» YOUR ASSIGNMENT
Locate the line that contains "rotated,yellow light bulb,<338", then copy it and all later lines of the data below exactly, through the last one.

::::::

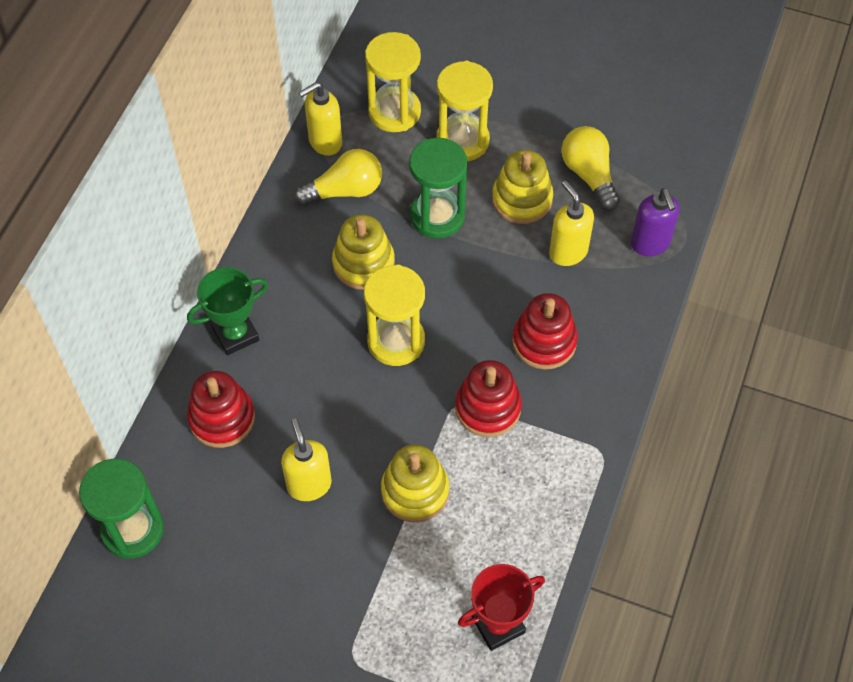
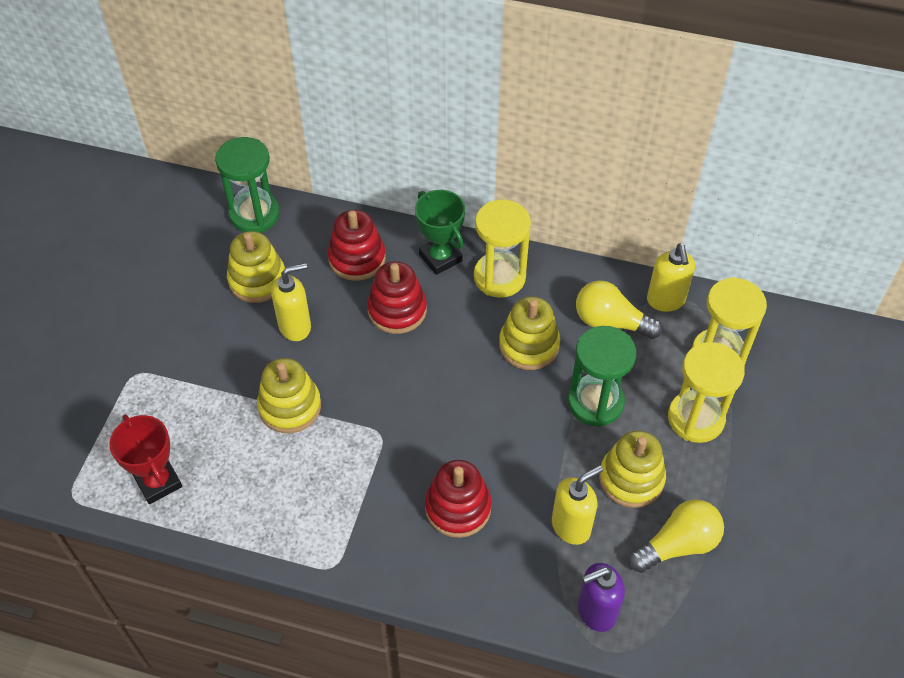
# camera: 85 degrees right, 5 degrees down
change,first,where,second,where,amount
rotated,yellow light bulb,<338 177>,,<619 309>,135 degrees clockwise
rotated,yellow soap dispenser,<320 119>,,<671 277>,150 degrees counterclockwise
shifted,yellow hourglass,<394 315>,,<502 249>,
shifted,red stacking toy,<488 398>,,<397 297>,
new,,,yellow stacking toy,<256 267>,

::::::

» RESPONSE TO THIS EXERCISE
rotated,yellow light bulb,<338 177>,,<619 309>,135 degrees clockwise
rotated,yellow soap dispenser,<320 119>,,<671 277>,150 degrees counterclockwise
shifted,yellow hourglass,<394 315>,,<502 249>,
shifted,red stacking toy,<488 398>,,<397 297>,
new,,,yellow stacking toy,<256 267>,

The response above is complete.